** About this task **
Under this line are the records; write out word for word the part that begins at the line containing "C7: 33pF (GND, IC2/XTAL1)" and ends at the line containing "T1: NPN (B N024, C", and no more.

** Information shown **
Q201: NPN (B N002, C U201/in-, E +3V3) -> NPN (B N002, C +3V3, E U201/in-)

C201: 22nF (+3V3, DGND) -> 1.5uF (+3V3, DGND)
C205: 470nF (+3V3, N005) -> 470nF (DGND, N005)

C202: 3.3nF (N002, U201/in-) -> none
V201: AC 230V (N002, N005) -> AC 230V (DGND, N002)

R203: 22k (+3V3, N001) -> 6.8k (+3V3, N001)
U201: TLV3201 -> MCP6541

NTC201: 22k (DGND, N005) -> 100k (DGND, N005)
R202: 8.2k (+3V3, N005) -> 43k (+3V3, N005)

---

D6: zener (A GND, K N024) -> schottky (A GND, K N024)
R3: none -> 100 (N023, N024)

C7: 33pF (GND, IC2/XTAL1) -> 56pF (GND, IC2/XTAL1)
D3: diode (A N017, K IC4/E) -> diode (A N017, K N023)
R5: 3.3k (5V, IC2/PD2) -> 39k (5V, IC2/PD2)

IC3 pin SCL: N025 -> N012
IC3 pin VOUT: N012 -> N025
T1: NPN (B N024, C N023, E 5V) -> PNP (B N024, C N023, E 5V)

...

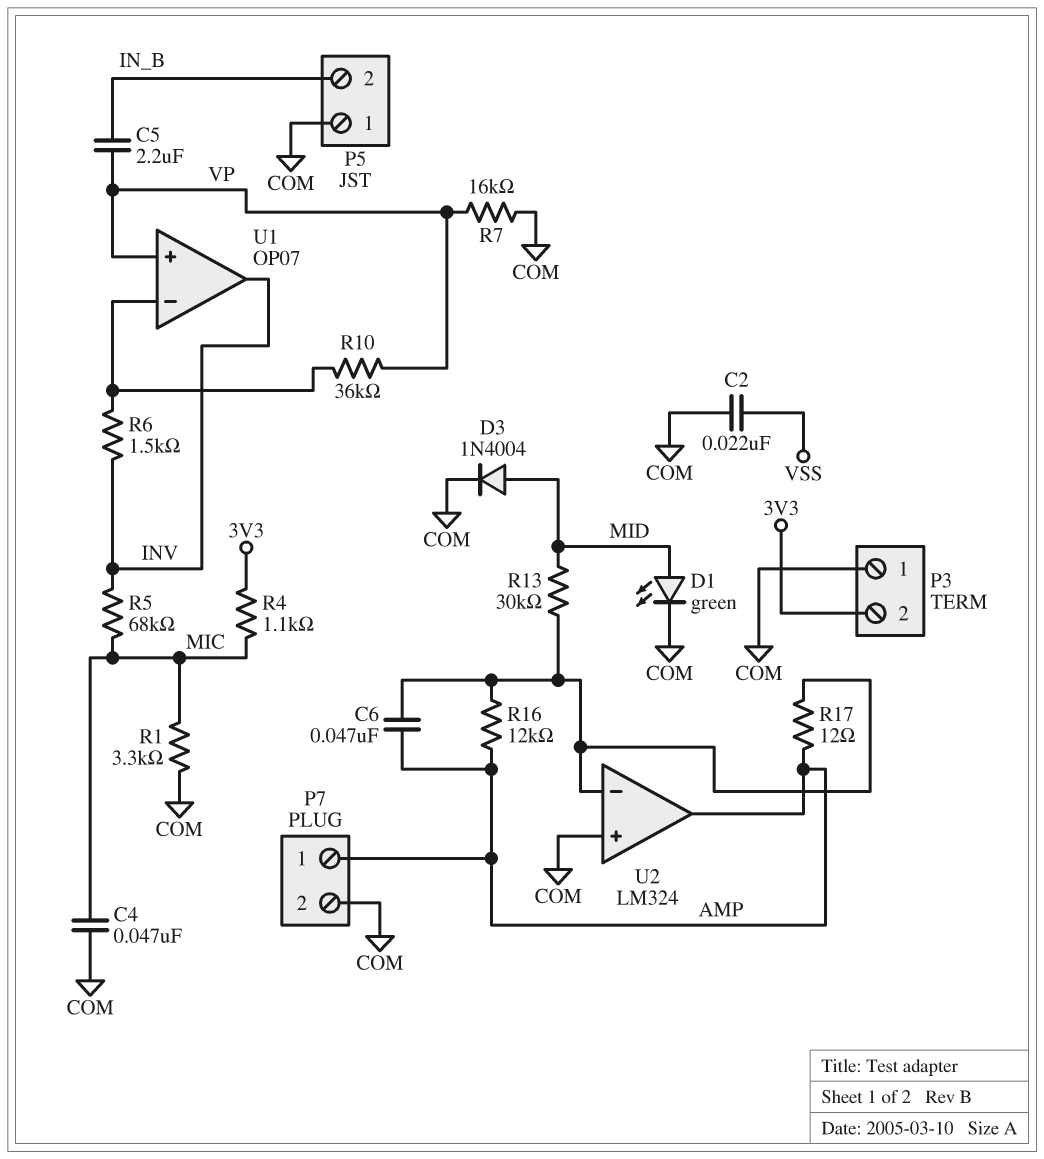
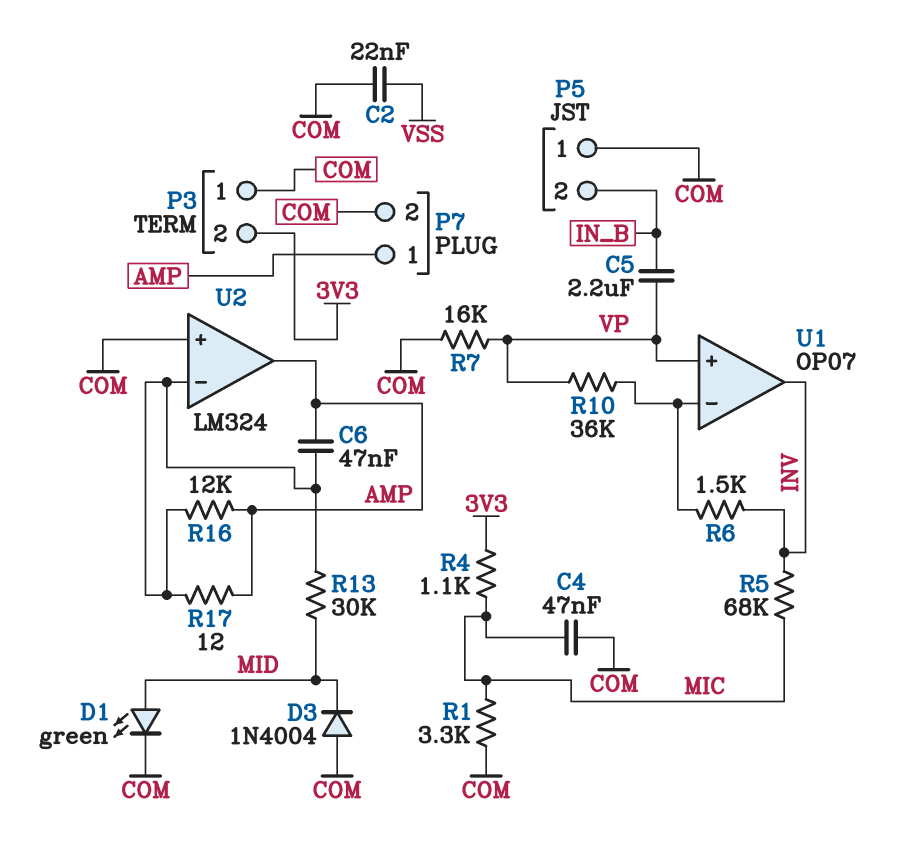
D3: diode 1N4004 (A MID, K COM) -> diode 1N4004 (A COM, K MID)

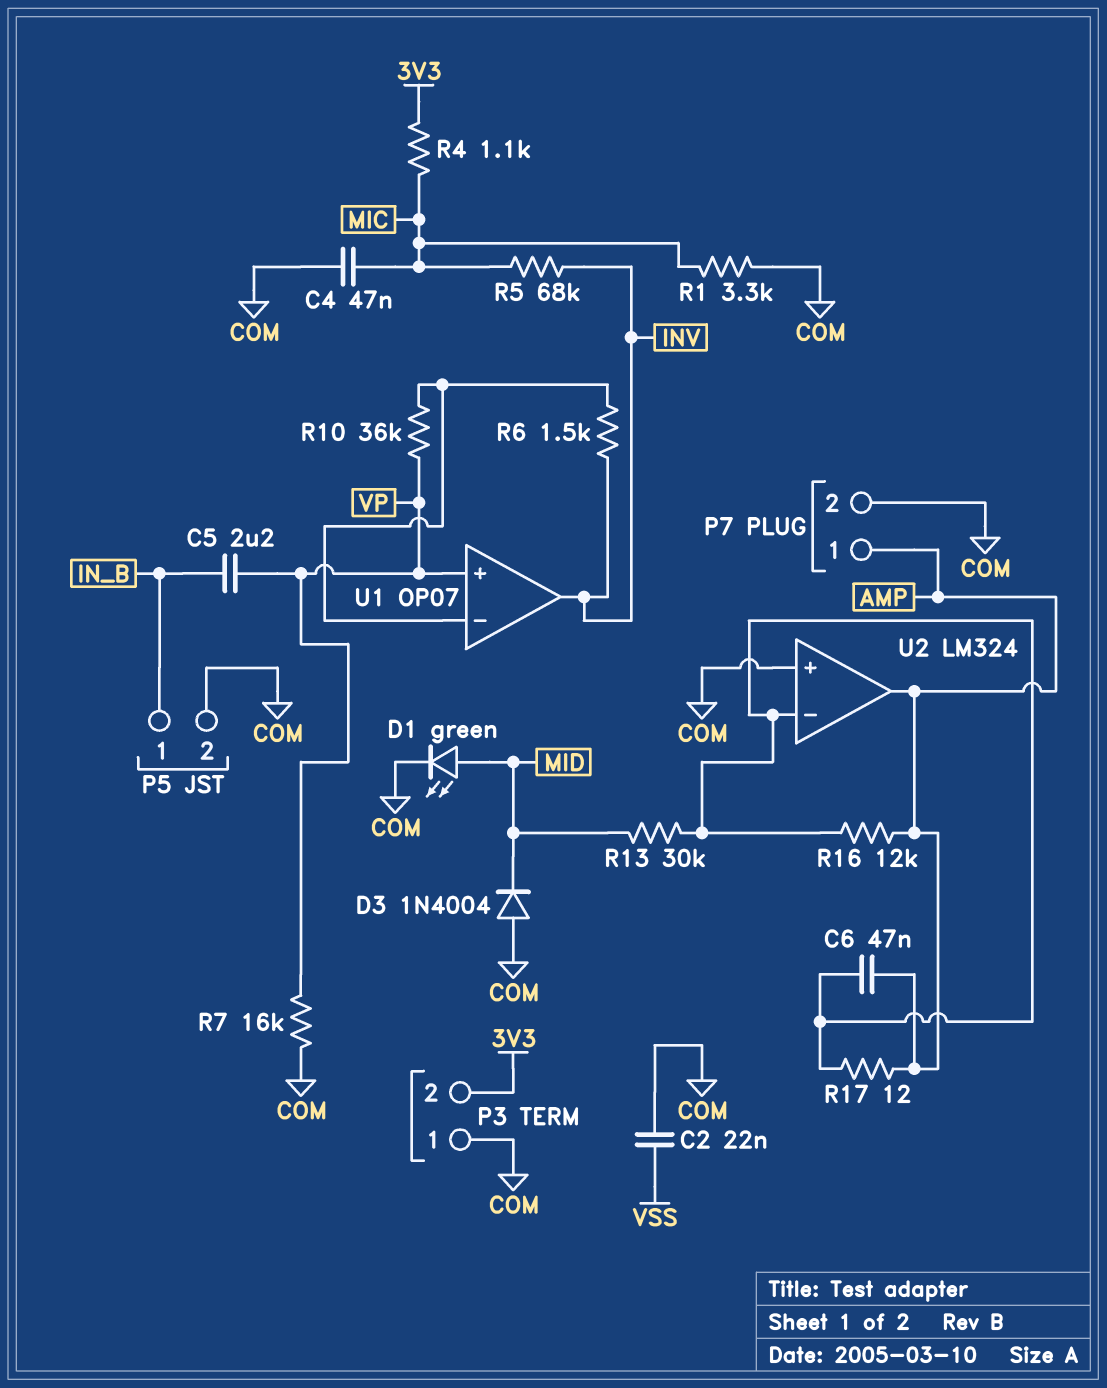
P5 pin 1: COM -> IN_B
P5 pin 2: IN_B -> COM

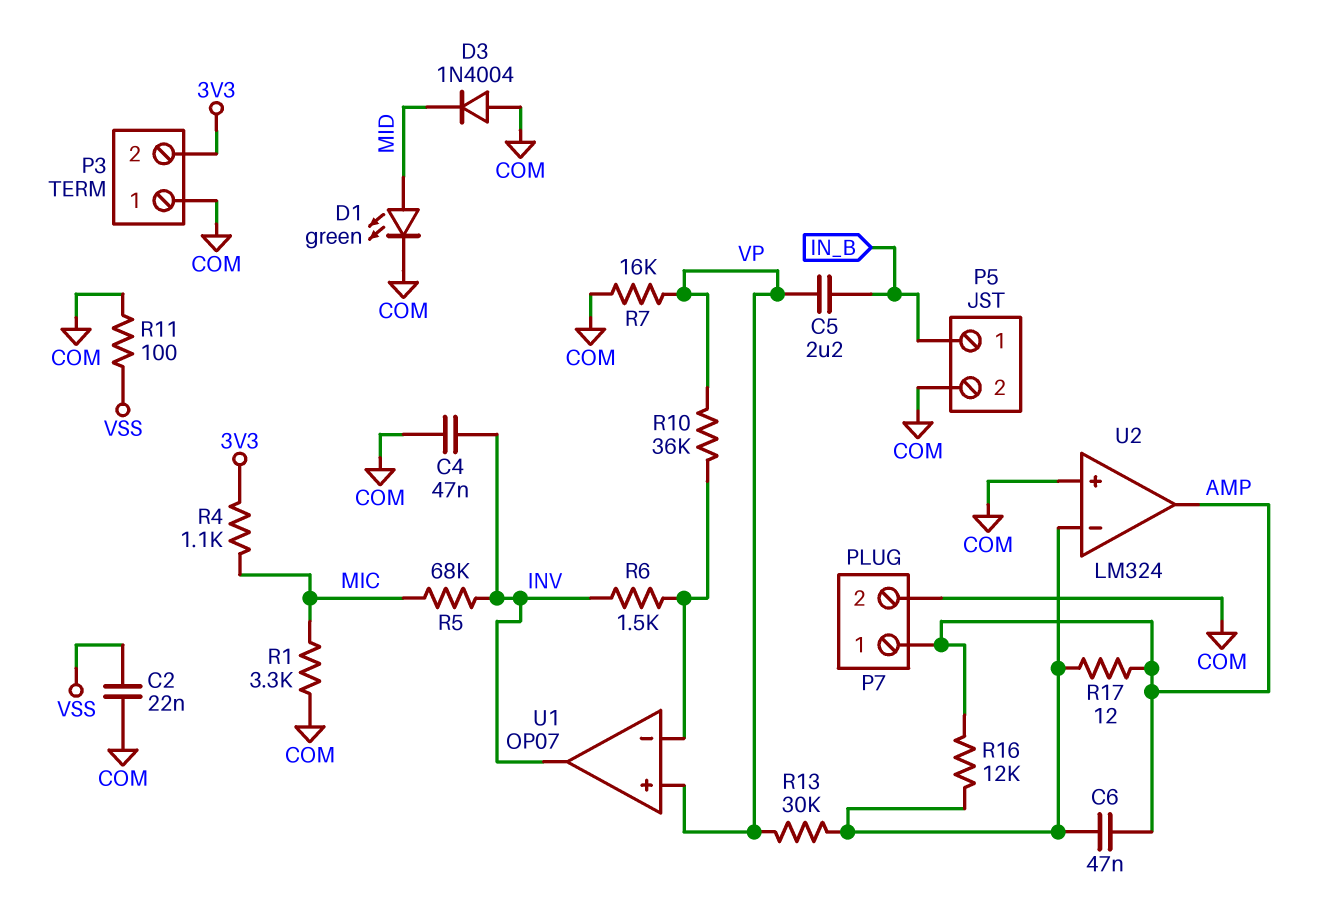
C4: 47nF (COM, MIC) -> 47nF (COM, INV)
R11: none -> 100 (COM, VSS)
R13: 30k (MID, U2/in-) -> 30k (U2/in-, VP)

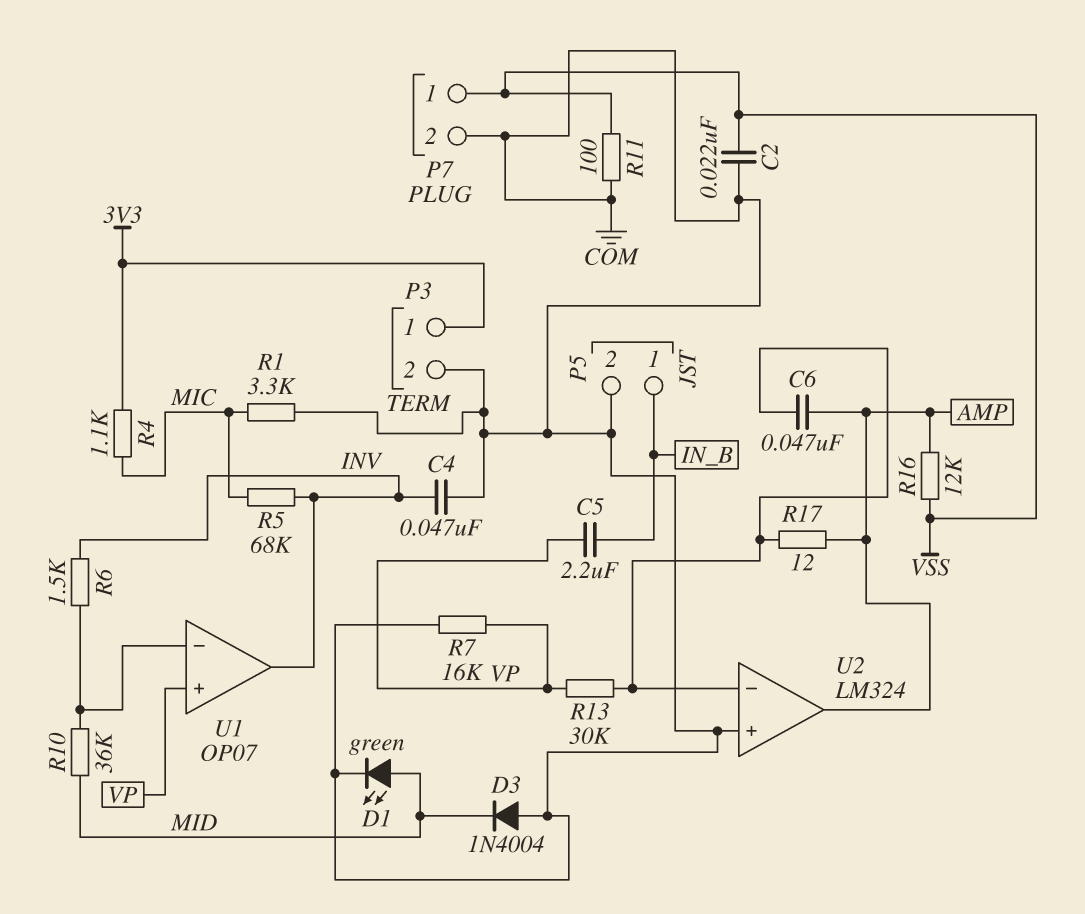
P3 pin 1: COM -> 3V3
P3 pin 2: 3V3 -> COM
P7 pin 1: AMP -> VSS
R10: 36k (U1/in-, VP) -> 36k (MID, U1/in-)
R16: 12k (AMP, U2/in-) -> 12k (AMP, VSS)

** Solution to the problem **
C7: 33pF (GND, IC2/XTAL1) -> 56pF (GND, IC2/XTAL1)
D3: diode (A N017, K IC4/E) -> diode (A N017, K N023)
R5: 3.3k (5V, IC2/PD2) -> 39k (5V, IC2/PD2)

IC3 pin SCL: N025 -> N012
IC3 pin VOUT: N012 -> N025
T1: NPN (B N024, C N023, E 5V) -> PNP (B N024, C N023, E 5V)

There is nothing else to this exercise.